[Stored records]
= = = = =

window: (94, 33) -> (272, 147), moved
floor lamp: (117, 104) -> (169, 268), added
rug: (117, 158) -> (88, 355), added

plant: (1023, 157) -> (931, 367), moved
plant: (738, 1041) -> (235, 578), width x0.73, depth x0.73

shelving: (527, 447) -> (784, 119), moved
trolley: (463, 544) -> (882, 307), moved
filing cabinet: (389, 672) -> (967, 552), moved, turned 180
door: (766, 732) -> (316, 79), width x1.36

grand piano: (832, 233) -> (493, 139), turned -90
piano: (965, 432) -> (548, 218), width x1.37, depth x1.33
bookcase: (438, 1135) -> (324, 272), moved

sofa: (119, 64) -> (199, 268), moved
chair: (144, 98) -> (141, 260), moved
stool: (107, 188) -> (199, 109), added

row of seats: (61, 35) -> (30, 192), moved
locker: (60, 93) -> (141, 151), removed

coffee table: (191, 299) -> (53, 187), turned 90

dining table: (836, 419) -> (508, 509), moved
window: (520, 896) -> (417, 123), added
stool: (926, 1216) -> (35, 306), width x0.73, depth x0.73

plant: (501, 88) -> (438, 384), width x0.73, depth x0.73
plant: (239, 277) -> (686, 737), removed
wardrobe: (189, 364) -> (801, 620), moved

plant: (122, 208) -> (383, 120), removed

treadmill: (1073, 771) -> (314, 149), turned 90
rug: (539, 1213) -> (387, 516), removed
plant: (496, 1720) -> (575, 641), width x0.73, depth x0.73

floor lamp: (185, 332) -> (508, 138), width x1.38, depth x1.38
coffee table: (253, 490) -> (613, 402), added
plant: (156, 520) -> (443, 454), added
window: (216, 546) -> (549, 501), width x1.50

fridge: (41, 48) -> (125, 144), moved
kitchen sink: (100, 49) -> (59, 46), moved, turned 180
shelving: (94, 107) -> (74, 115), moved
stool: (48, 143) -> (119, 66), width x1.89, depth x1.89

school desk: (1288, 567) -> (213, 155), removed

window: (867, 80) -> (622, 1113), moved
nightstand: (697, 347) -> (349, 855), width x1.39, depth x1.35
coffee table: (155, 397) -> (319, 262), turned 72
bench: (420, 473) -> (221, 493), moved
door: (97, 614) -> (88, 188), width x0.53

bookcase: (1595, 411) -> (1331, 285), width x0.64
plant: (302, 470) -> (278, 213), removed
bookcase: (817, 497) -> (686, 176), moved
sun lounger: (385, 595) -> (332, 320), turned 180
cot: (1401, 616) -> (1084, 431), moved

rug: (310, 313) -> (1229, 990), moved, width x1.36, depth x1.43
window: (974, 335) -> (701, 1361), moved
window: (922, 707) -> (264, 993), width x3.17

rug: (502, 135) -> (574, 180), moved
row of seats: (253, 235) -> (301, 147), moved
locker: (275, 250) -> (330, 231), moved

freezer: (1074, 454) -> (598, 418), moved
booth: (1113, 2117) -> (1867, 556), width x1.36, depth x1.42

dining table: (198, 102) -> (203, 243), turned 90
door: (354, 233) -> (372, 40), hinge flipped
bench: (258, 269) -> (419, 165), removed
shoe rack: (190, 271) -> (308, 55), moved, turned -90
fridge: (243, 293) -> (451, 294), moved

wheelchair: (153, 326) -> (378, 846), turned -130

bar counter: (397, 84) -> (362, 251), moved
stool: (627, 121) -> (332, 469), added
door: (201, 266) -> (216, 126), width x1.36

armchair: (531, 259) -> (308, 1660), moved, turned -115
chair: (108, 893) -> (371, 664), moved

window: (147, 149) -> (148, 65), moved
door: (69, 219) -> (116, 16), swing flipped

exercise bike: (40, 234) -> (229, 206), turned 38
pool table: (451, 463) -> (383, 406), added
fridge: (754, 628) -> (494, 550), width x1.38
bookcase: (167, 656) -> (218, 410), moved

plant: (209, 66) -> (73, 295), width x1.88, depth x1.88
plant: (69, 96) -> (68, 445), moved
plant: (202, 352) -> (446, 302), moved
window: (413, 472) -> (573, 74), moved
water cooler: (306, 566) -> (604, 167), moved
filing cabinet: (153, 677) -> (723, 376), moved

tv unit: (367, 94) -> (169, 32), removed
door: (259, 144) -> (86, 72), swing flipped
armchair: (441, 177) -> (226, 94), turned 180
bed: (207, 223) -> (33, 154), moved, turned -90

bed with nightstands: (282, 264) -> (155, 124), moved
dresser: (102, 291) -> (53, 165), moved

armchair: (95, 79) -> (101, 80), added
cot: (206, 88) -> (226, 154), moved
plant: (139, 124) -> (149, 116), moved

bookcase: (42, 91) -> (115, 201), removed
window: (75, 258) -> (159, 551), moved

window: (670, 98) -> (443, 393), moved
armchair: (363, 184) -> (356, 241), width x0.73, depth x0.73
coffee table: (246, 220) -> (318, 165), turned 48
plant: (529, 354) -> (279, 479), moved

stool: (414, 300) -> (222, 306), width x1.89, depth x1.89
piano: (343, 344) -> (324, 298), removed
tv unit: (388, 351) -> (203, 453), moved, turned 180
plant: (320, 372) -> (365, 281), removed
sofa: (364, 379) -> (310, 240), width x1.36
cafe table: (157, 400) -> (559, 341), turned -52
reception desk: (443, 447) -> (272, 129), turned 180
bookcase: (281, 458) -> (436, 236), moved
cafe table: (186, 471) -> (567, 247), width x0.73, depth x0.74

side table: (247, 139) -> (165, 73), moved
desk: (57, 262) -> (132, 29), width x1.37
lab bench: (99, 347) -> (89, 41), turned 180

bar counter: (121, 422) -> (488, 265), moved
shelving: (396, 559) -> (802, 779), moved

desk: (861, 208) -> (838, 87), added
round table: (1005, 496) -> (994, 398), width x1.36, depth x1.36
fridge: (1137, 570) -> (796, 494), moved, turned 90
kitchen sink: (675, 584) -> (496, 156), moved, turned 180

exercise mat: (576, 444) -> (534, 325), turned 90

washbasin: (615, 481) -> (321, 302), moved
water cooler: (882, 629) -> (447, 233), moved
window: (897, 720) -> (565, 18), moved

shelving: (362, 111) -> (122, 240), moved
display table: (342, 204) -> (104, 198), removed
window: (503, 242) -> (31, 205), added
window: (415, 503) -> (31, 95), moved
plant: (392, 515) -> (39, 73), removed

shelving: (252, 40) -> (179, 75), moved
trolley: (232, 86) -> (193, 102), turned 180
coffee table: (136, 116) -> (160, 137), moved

= = = = =

_The task_.
Repeat every line of the data, exactly and in full.

_Answer to the exercise_.
window: (94, 33) -> (272, 147), moved
floor lamp: (117, 104) -> (169, 268), added
rug: (117, 158) -> (88, 355), added

plant: (1023, 157) -> (931, 367), moved
plant: (738, 1041) -> (235, 578), width x0.73, depth x0.73

shelving: (527, 447) -> (784, 119), moved
trolley: (463, 544) -> (882, 307), moved
filing cabinet: (389, 672) -> (967, 552), moved, turned 180
door: (766, 732) -> (316, 79), width x1.36

grand piano: (832, 233) -> (493, 139), turned -90
piano: (965, 432) -> (548, 218), width x1.37, depth x1.33
bookcase: (438, 1135) -> (324, 272), moved

sofa: (119, 64) -> (199, 268), moved
chair: (144, 98) -> (141, 260), moved
stool: (107, 188) -> (199, 109), added

row of seats: (61, 35) -> (30, 192), moved
locker: (60, 93) -> (141, 151), removed

coffee table: (191, 299) -> (53, 187), turned 90

dining table: (836, 419) -> (508, 509), moved
window: (520, 896) -> (417, 123), added
stool: (926, 1216) -> (35, 306), width x0.73, depth x0.73

plant: (501, 88) -> (438, 384), width x0.73, depth x0.73
plant: (239, 277) -> (686, 737), removed
wardrobe: (189, 364) -> (801, 620), moved

plant: (122, 208) -> (383, 120), removed

treadmill: (1073, 771) -> (314, 149), turned 90
rug: (539, 1213) -> (387, 516), removed
plant: (496, 1720) -> (575, 641), width x0.73, depth x0.73

floor lamp: (185, 332) -> (508, 138), width x1.38, depth x1.38
coffee table: (253, 490) -> (613, 402), added
plant: (156, 520) -> (443, 454), added
window: (216, 546) -> (549, 501), width x1.50

fridge: (41, 48) -> (125, 144), moved
kitchen sink: (100, 49) -> (59, 46), moved, turned 180
shelving: (94, 107) -> (74, 115), moved
stool: (48, 143) -> (119, 66), width x1.89, depth x1.89

school desk: (1288, 567) -> (213, 155), removed

window: (867, 80) -> (622, 1113), moved
nightstand: (697, 347) -> (349, 855), width x1.39, depth x1.35
coffee table: (155, 397) -> (319, 262), turned 72
bench: (420, 473) -> (221, 493), moved
door: (97, 614) -> (88, 188), width x0.53

bookcase: (1595, 411) -> (1331, 285), width x0.64
plant: (302, 470) -> (278, 213), removed
bookcase: (817, 497) -> (686, 176), moved
sun lounger: (385, 595) -> (332, 320), turned 180
cot: (1401, 616) -> (1084, 431), moved

rug: (310, 313) -> (1229, 990), moved, width x1.36, depth x1.43
window: (974, 335) -> (701, 1361), moved
window: (922, 707) -> (264, 993), width x3.17

rug: (502, 135) -> (574, 180), moved
row of seats: (253, 235) -> (301, 147), moved
locker: (275, 250) -> (330, 231), moved

freezer: (1074, 454) -> (598, 418), moved
booth: (1113, 2117) -> (1867, 556), width x1.36, depth x1.42

dining table: (198, 102) -> (203, 243), turned 90
door: (354, 233) -> (372, 40), hinge flipped
bench: (258, 269) -> (419, 165), removed
shoe rack: (190, 271) -> (308, 55), moved, turned -90
fridge: (243, 293) -> (451, 294), moved

wheelchair: (153, 326) -> (378, 846), turned -130

bar counter: (397, 84) -> (362, 251), moved
stool: (627, 121) -> (332, 469), added
door: (201, 266) -> (216, 126), width x1.36

armchair: (531, 259) -> (308, 1660), moved, turned -115
chair: (108, 893) -> (371, 664), moved

window: (147, 149) -> (148, 65), moved
door: (69, 219) -> (116, 16), swing flipped

exercise bike: (40, 234) -> (229, 206), turned 38
pool table: (451, 463) -> (383, 406), added
fridge: (754, 628) -> (494, 550), width x1.38
bookcase: (167, 656) -> (218, 410), moved

plant: (209, 66) -> (73, 295), width x1.88, depth x1.88
plant: (69, 96) -> (68, 445), moved
plant: (202, 352) -> (446, 302), moved
window: (413, 472) -> (573, 74), moved
water cooler: (306, 566) -> (604, 167), moved
filing cabinet: (153, 677) -> (723, 376), moved

tv unit: (367, 94) -> (169, 32), removed
door: (259, 144) -> (86, 72), swing flipped
armchair: (441, 177) -> (226, 94), turned 180
bed: (207, 223) -> (33, 154), moved, turned -90

bed with nightstands: (282, 264) -> (155, 124), moved
dresser: (102, 291) -> (53, 165), moved

armchair: (95, 79) -> (101, 80), added
cot: (206, 88) -> (226, 154), moved
plant: (139, 124) -> (149, 116), moved

bookcase: (42, 91) -> (115, 201), removed
window: (75, 258) -> (159, 551), moved

window: (670, 98) -> (443, 393), moved
armchair: (363, 184) -> (356, 241), width x0.73, depth x0.73
coffee table: (246, 220) -> (318, 165), turned 48
plant: (529, 354) -> (279, 479), moved

stool: (414, 300) -> (222, 306), width x1.89, depth x1.89
piano: (343, 344) -> (324, 298), removed
tv unit: (388, 351) -> (203, 453), moved, turned 180
plant: (320, 372) -> (365, 281), removed
sofa: (364, 379) -> (310, 240), width x1.36
cafe table: (157, 400) -> (559, 341), turned -52
reception desk: (443, 447) -> (272, 129), turned 180
bookcase: (281, 458) -> (436, 236), moved
cafe table: (186, 471) -> (567, 247), width x0.73, depth x0.74

side table: (247, 139) -> (165, 73), moved
desk: (57, 262) -> (132, 29), width x1.37
lab bench: (99, 347) -> (89, 41), turned 180

bar counter: (121, 422) -> (488, 265), moved
shelving: (396, 559) -> (802, 779), moved

desk: (861, 208) -> (838, 87), added
round table: (1005, 496) -> (994, 398), width x1.36, depth x1.36
fridge: (1137, 570) -> (796, 494), moved, turned 90
kitchen sink: (675, 584) -> (496, 156), moved, turned 180

exercise mat: (576, 444) -> (534, 325), turned 90

washbasin: (615, 481) -> (321, 302), moved
water cooler: (882, 629) -> (447, 233), moved
window: (897, 720) -> (565, 18), moved

shelving: (362, 111) -> (122, 240), moved
display table: (342, 204) -> (104, 198), removed
window: (503, 242) -> (31, 205), added
window: (415, 503) -> (31, 95), moved
plant: (392, 515) -> (39, 73), removed

shelving: (252, 40) -> (179, 75), moved
trolley: (232, 86) -> (193, 102), turned 180
coffee table: (136, 116) -> (160, 137), moved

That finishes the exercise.